[Dataset entries]
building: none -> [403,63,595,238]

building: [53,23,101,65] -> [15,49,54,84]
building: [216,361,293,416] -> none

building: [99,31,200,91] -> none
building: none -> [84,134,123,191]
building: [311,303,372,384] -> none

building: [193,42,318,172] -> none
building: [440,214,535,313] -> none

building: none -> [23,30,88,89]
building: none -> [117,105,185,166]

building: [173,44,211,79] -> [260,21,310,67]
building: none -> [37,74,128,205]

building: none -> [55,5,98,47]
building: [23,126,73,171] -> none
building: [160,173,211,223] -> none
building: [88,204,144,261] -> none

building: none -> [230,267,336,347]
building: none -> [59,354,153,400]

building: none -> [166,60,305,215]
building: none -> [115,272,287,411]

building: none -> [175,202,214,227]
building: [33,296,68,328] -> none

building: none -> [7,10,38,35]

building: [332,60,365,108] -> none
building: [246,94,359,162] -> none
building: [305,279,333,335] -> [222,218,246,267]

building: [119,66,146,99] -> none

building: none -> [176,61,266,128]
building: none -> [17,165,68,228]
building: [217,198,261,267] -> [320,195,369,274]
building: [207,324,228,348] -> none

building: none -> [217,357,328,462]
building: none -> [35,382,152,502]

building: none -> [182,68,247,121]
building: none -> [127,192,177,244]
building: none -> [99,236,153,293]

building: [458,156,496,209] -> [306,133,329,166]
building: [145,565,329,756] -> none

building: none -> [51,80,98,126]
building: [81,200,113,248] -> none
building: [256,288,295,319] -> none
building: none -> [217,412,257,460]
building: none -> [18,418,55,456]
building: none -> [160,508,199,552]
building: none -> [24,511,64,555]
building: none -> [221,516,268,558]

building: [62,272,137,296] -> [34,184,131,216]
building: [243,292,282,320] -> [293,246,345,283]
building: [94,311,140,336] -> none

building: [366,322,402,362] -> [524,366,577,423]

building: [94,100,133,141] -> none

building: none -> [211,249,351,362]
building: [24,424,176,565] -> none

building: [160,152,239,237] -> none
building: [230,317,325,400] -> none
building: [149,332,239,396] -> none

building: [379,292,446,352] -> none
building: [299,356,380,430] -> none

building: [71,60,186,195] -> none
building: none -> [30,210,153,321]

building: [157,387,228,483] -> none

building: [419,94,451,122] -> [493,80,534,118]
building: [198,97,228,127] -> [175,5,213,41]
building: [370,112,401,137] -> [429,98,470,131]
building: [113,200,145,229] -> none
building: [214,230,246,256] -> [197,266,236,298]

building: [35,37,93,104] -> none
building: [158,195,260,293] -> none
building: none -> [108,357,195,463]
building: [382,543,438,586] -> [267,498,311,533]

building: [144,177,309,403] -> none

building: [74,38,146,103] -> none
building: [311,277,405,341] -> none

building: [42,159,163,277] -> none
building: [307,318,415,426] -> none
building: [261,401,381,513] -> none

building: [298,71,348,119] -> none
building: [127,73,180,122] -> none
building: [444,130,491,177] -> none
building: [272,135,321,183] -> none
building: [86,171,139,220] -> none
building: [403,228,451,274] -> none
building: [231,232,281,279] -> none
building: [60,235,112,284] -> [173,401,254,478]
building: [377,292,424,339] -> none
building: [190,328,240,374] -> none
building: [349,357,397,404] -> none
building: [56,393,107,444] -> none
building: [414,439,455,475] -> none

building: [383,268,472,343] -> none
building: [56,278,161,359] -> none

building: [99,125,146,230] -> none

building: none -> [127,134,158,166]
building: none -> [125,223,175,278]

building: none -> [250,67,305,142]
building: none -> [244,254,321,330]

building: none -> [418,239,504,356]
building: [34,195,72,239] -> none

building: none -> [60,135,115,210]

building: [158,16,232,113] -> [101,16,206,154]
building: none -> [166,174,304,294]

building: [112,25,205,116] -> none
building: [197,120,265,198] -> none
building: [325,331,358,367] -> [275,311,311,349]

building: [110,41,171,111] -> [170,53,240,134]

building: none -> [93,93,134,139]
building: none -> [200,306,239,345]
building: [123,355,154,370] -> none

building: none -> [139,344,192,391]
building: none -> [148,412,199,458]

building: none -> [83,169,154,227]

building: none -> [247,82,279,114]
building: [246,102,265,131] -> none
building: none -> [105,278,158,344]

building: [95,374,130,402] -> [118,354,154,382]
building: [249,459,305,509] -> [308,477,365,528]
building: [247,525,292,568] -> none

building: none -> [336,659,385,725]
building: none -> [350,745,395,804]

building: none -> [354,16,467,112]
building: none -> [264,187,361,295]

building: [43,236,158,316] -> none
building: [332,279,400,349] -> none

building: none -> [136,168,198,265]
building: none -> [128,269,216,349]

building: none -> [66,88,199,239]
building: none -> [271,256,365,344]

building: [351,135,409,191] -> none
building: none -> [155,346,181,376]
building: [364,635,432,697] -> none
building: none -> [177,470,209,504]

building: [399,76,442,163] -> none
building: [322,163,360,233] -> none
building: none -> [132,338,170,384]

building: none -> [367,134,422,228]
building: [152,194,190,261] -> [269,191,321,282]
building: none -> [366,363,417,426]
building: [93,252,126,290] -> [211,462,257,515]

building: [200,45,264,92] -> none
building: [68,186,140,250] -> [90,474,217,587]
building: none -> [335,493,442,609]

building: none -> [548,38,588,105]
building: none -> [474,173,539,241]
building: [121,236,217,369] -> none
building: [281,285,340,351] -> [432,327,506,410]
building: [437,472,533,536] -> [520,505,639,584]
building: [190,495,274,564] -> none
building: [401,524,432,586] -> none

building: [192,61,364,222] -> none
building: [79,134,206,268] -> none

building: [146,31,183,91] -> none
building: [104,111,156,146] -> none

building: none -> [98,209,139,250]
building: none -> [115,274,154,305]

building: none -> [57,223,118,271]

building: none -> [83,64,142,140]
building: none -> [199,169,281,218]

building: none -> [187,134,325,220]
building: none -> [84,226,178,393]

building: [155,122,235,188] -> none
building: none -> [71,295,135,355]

## PROBLEM DETAILS
Return only the lines between the one holding "building: none -> [84,134,123,191]" and the one holding "building: [160,173,211,223] -> none", inclusive, exactly as they appear above.

## OUTPUT
building: none -> [84,134,123,191]
building: [311,303,372,384] -> none

building: [193,42,318,172] -> none
building: [440,214,535,313] -> none

building: none -> [23,30,88,89]
building: none -> [117,105,185,166]

building: [173,44,211,79] -> [260,21,310,67]
building: none -> [37,74,128,205]

building: none -> [55,5,98,47]
building: [23,126,73,171] -> none
building: [160,173,211,223] -> none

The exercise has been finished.